* _WHAT YOU WILL DO_: What lines in the records below mention "PIXELS"? List them all.

Data items:
┏━━

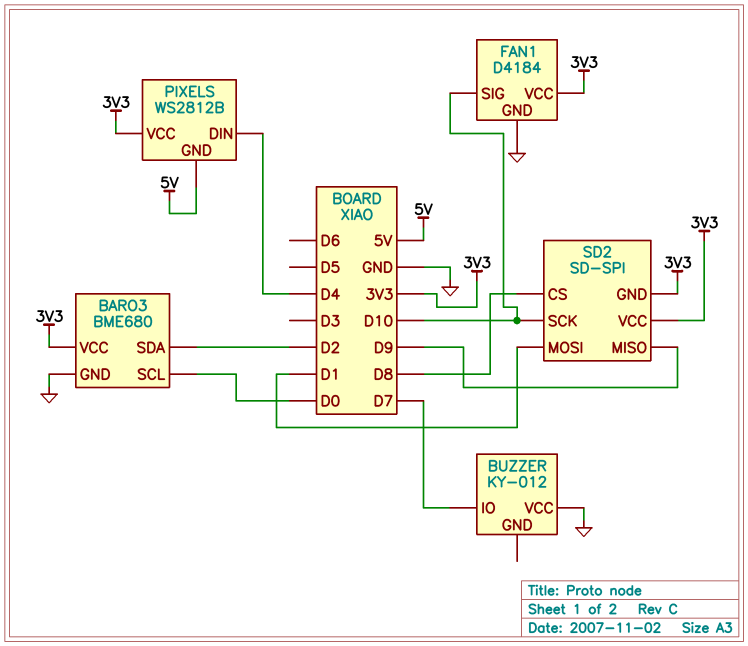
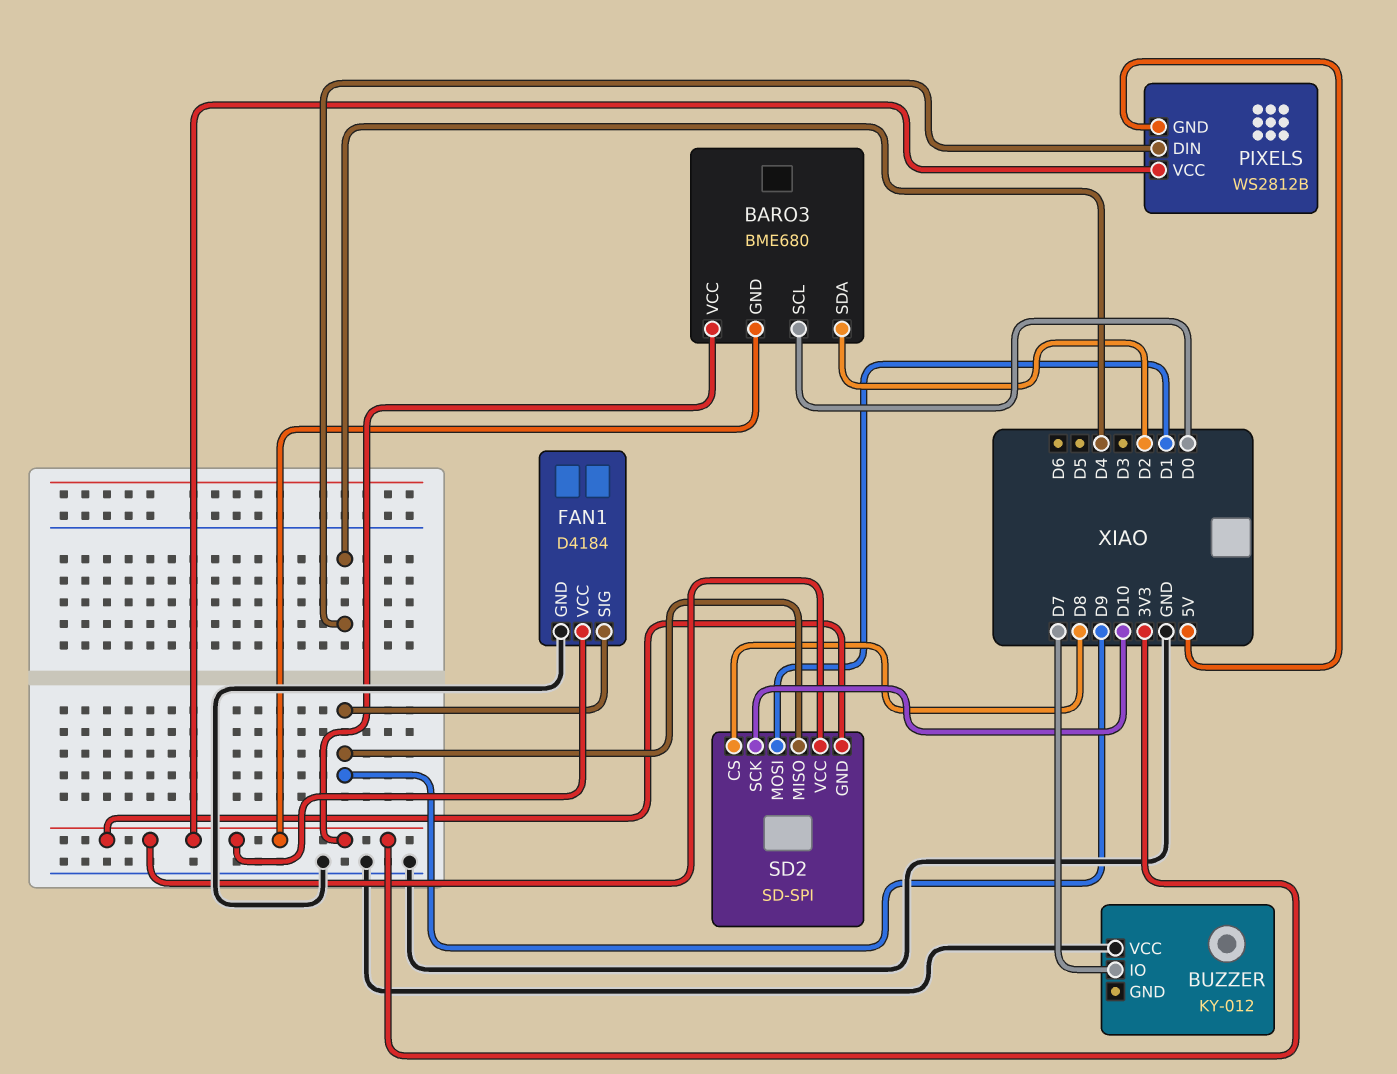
BARO3 pin GND: GND -> 3V3
FAN1 pin SIG: D10 -> D9

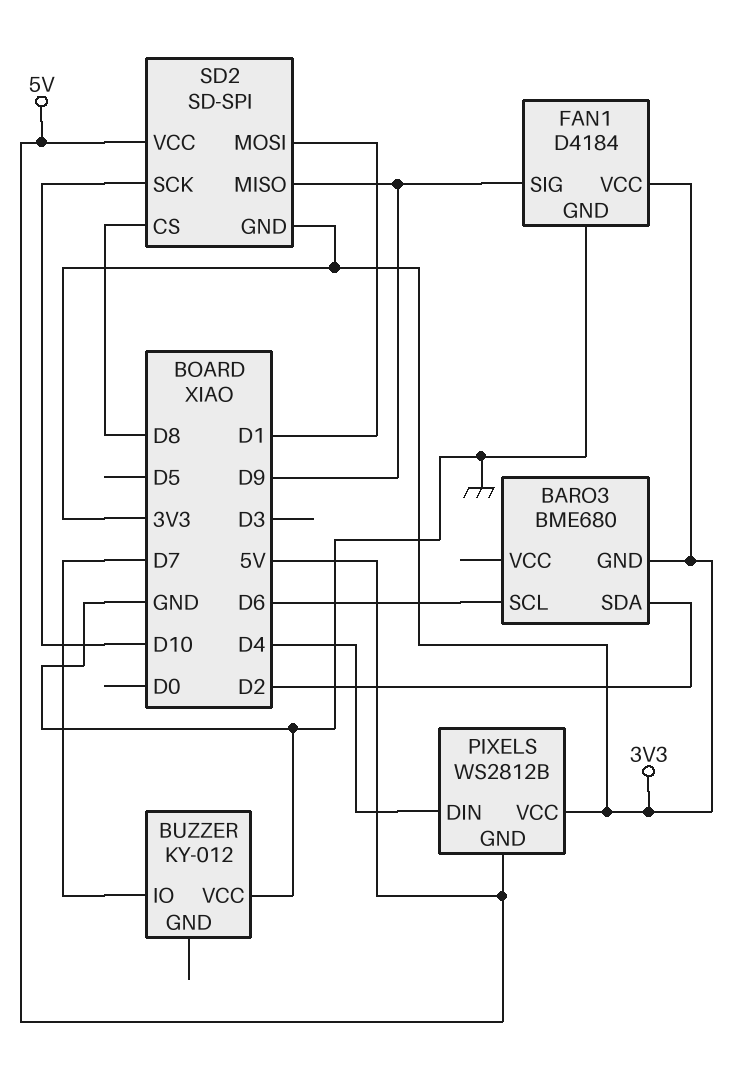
BARO3 pin SCL: D0 -> D6
BARO3 pin VCC: 3V3 -> none
SD2 pin VCC: 3V3 -> 5V

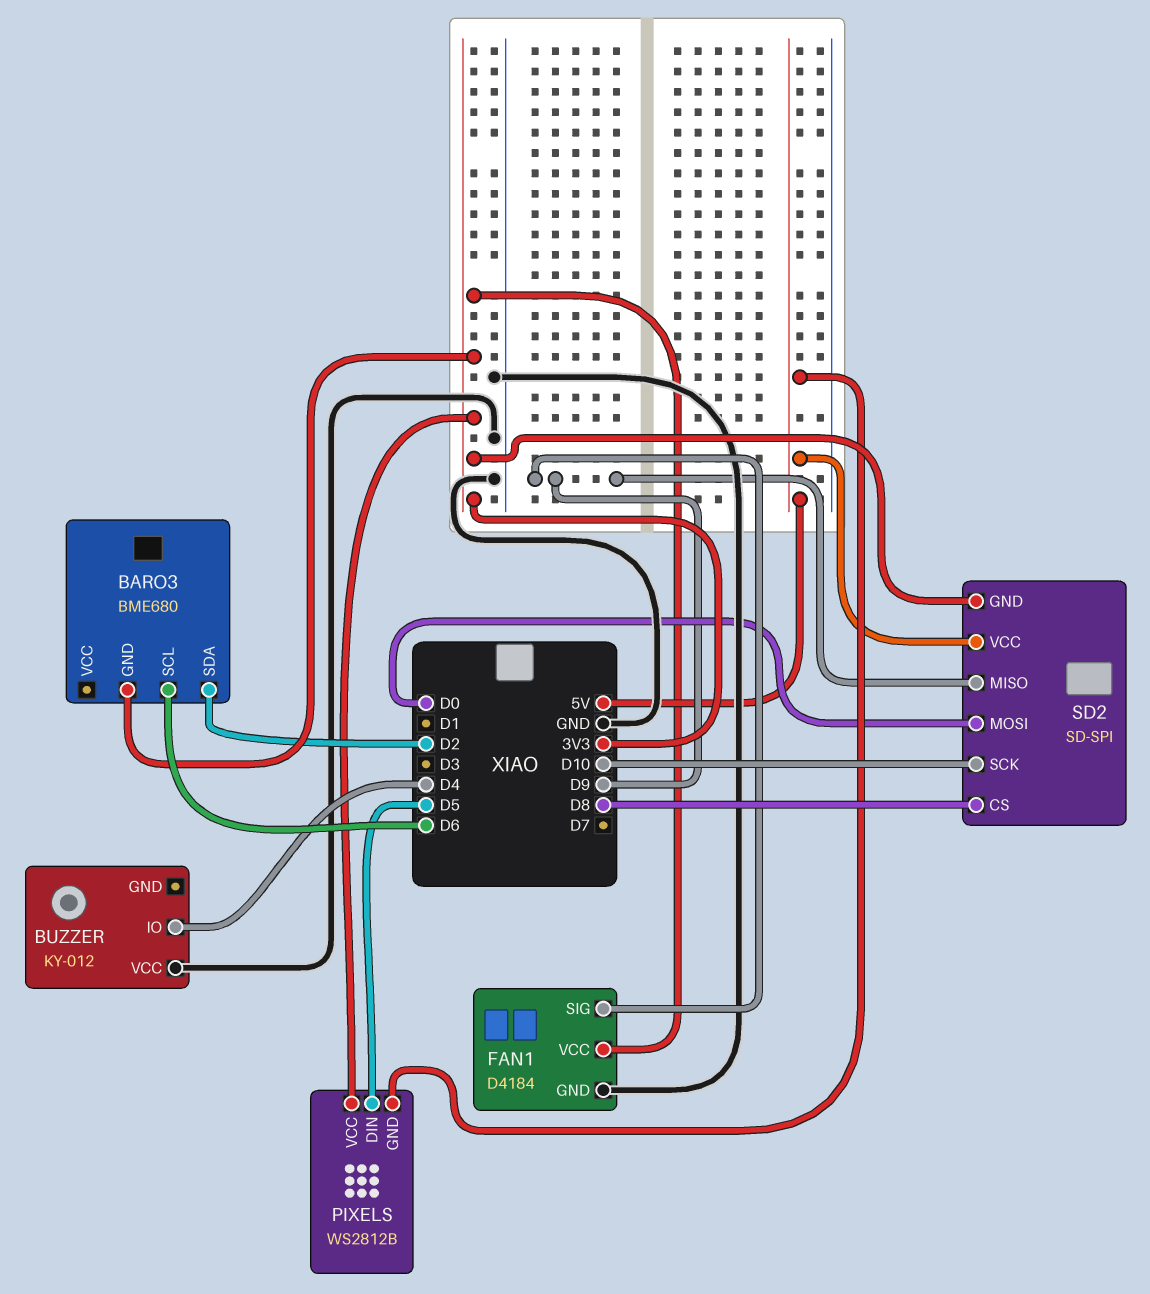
BUZZER pin IO: D7 -> D4
PIXELS pin DIN: D4 -> D5
SD2 pin MOSI: D1 -> D0

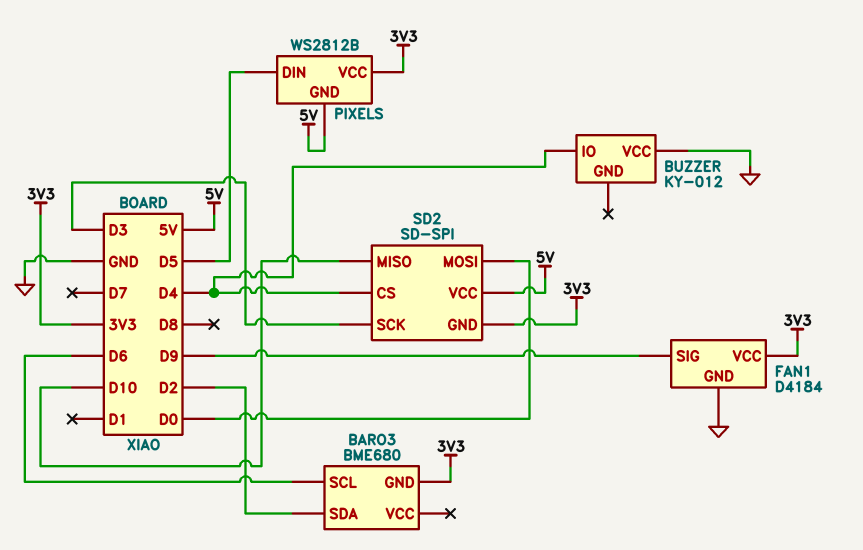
SD2 pin CS: D8 -> D4
SD2 pin MISO: D9 -> D10
SD2 pin SCK: D10 -> D3

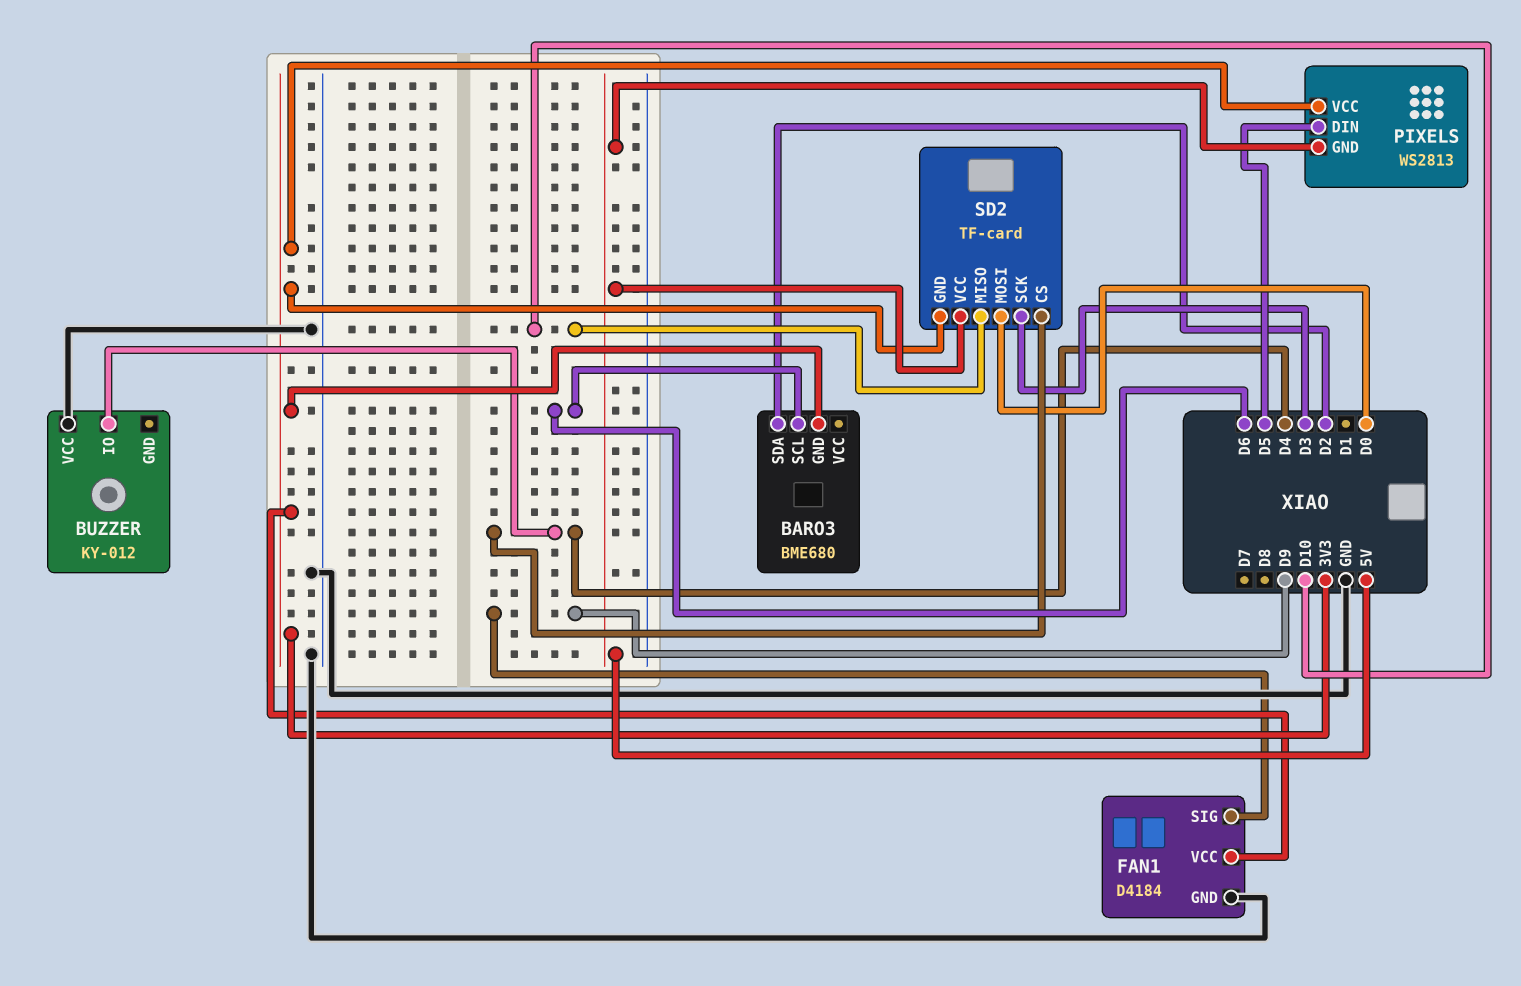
PIXELS: WS2812B -> WS2813
SD2: SD-SPI -> TF-card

┗━━

* _ANSWER TO THIS TASK_:
PIXELS pin DIN: D4 -> D5
PIXELS: WS2812B -> WS2813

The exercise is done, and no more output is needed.